> Exercise goal:
Whenever a line below includes the word "image", copy that line.

> Working data:
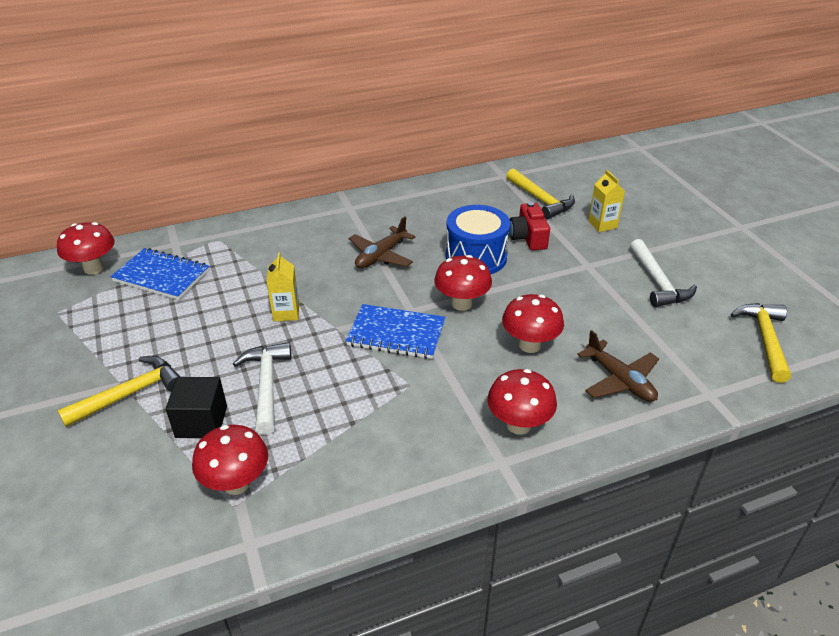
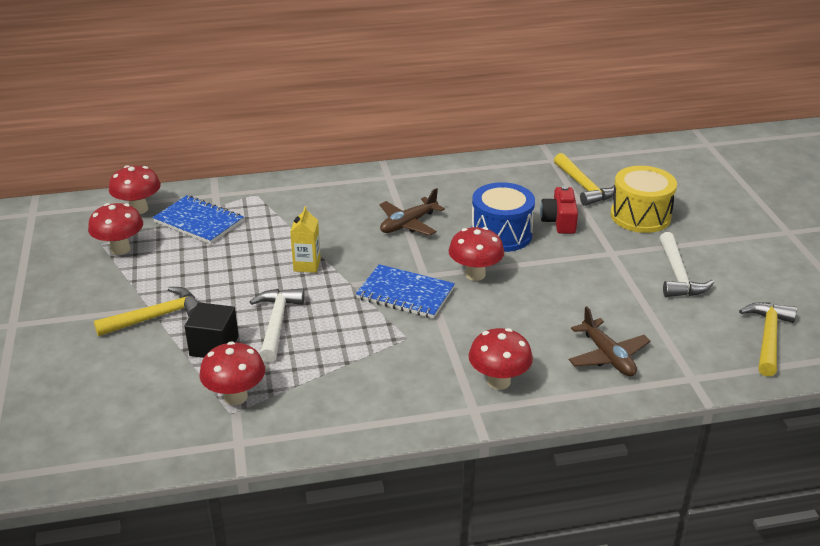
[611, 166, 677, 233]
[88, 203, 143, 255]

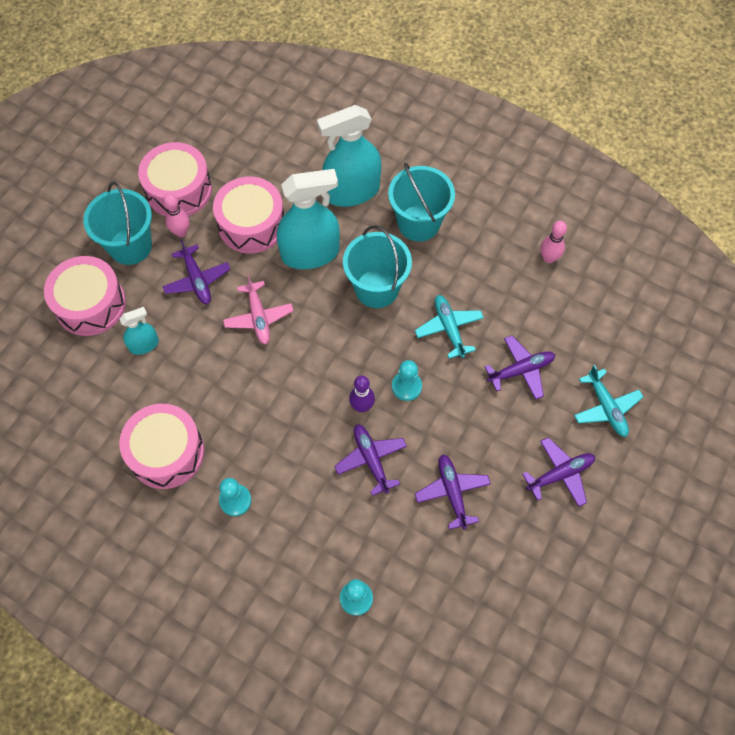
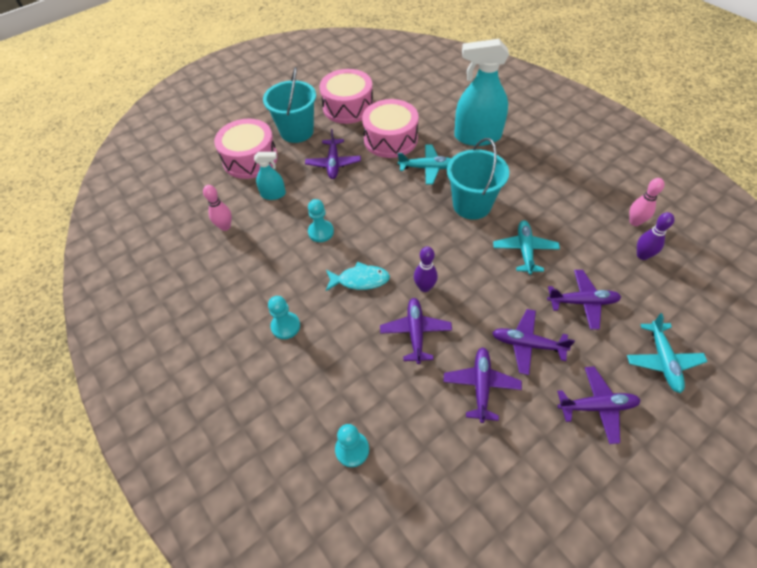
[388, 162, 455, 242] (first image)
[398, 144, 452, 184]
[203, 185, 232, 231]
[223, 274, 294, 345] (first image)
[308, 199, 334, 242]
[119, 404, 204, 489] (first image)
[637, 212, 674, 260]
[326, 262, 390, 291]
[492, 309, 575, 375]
--
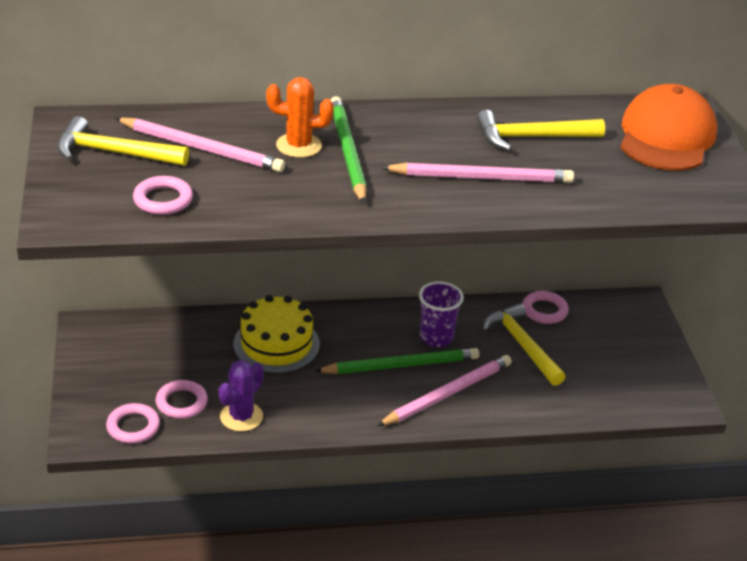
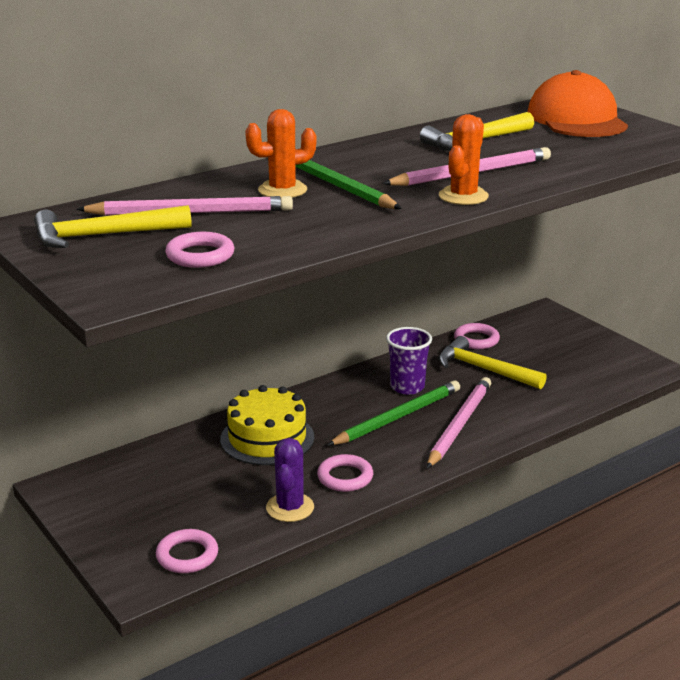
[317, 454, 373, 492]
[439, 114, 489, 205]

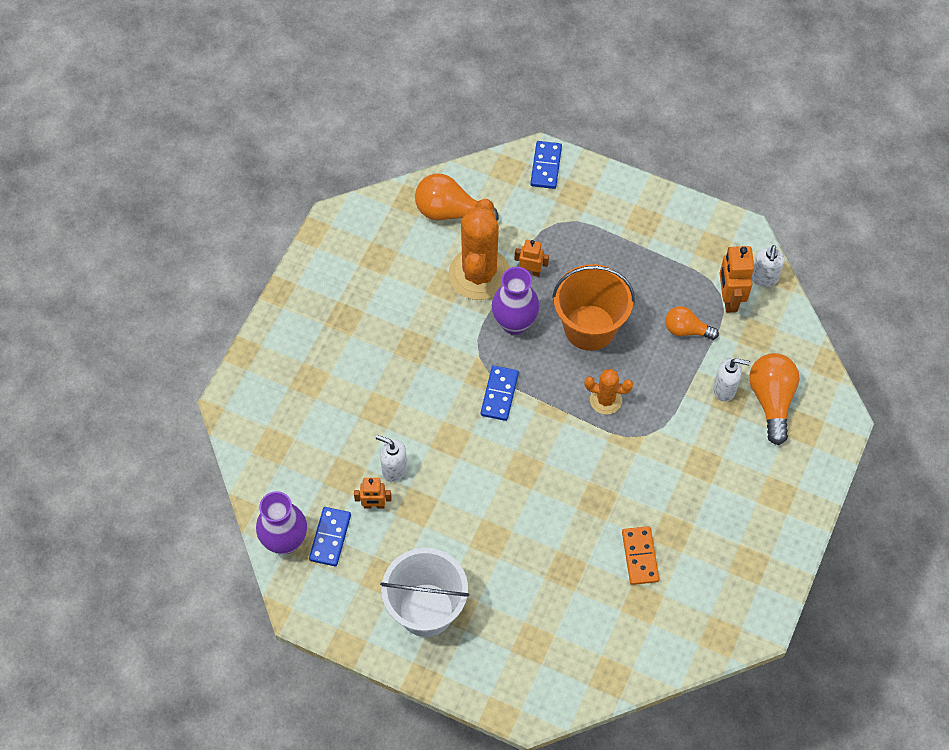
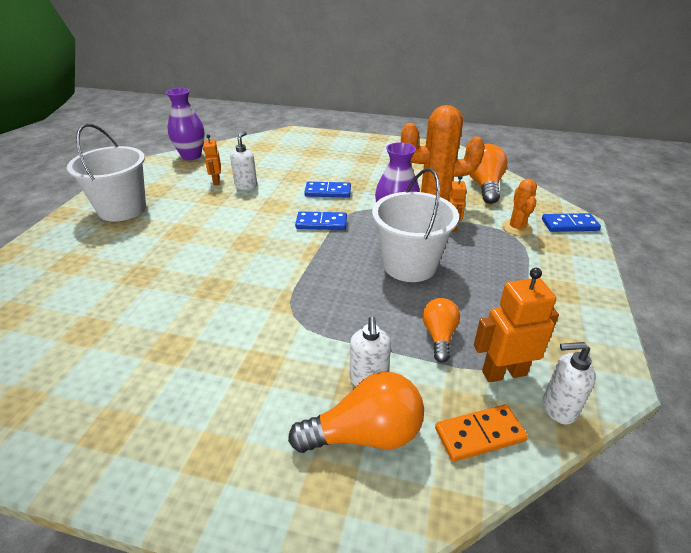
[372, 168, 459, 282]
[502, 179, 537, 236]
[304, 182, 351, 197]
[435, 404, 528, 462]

> Problem solution:
[388, 162, 455, 242] (first image)
[223, 274, 294, 345] (first image)
[119, 404, 204, 489] (first image)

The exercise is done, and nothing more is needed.